## [Activity]
Each line in the data must be reproduced as written, except for any picture.

## [Excerpted records]
━━━━

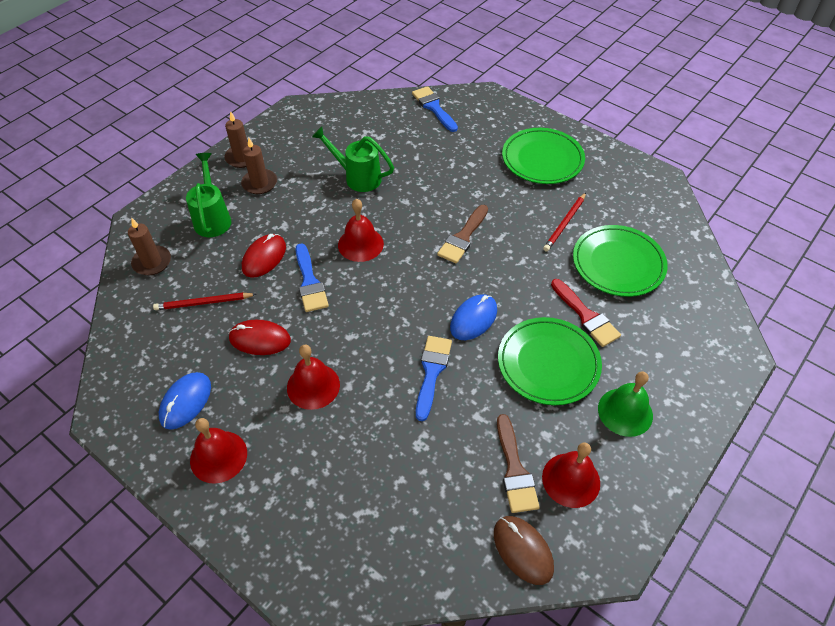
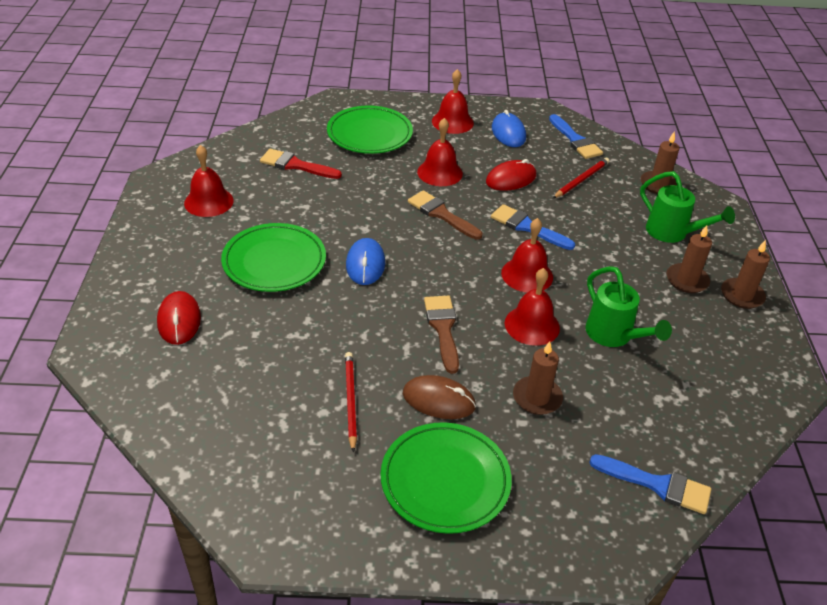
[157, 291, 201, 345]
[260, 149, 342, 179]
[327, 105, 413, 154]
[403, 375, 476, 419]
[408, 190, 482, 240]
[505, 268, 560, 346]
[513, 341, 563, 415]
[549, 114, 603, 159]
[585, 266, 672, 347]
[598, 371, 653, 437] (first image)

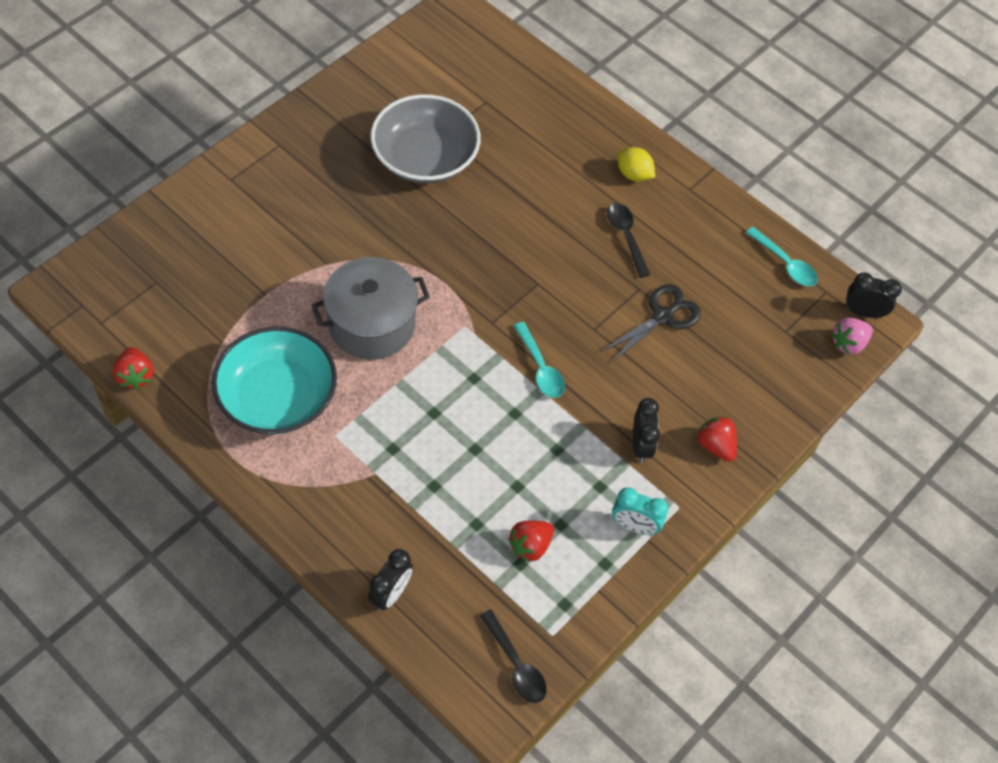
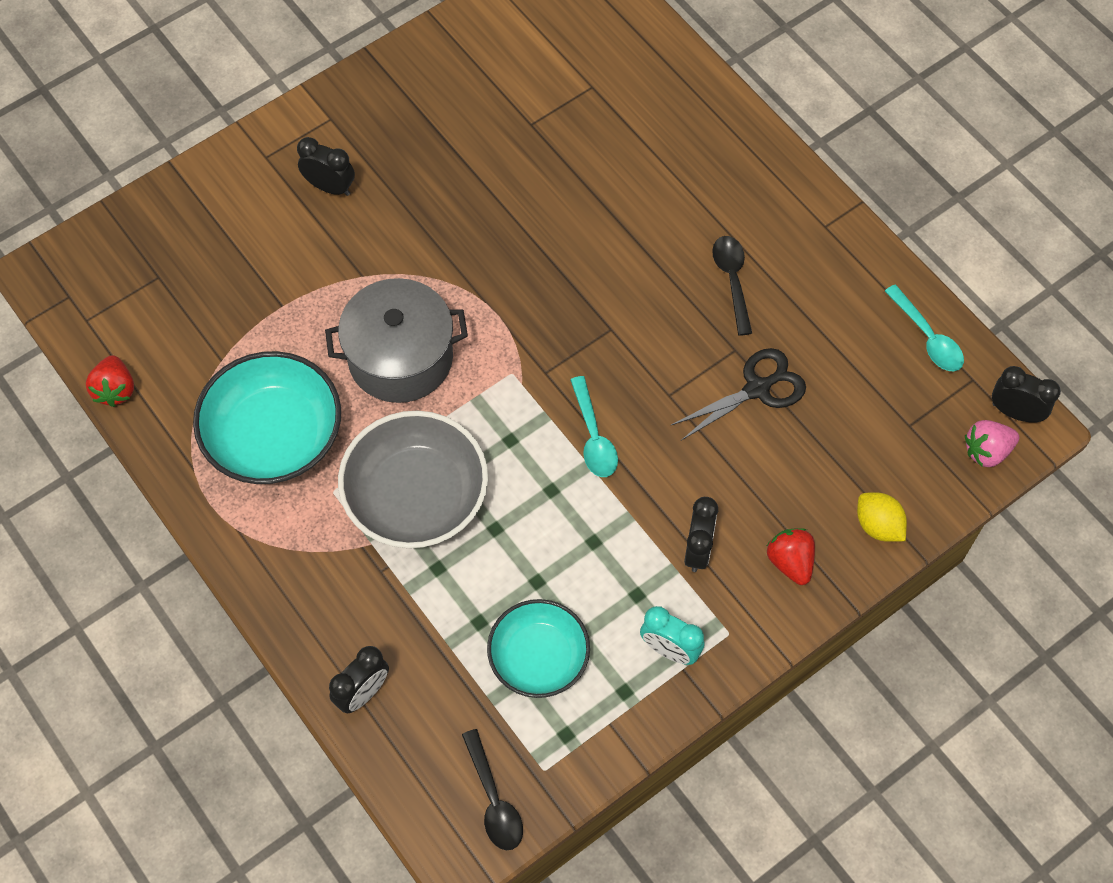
[297, 137, 355, 196]
[338, 411, 488, 548]
[487, 599, 590, 698]
[857, 492, 907, 542]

━━━━

## [Answer section]
[157, 291, 201, 345]
[260, 149, 342, 179]
[327, 105, 413, 154]
[403, 375, 476, 419]
[408, 190, 482, 240]
[505, 268, 560, 346]
[513, 341, 563, 415]
[549, 114, 603, 159]
[585, 266, 672, 347]
[598, 371, 653, 437] (first image)

[297, 137, 355, 196]
[338, 411, 488, 548]
[487, 599, 590, 698]
[857, 492, 907, 542]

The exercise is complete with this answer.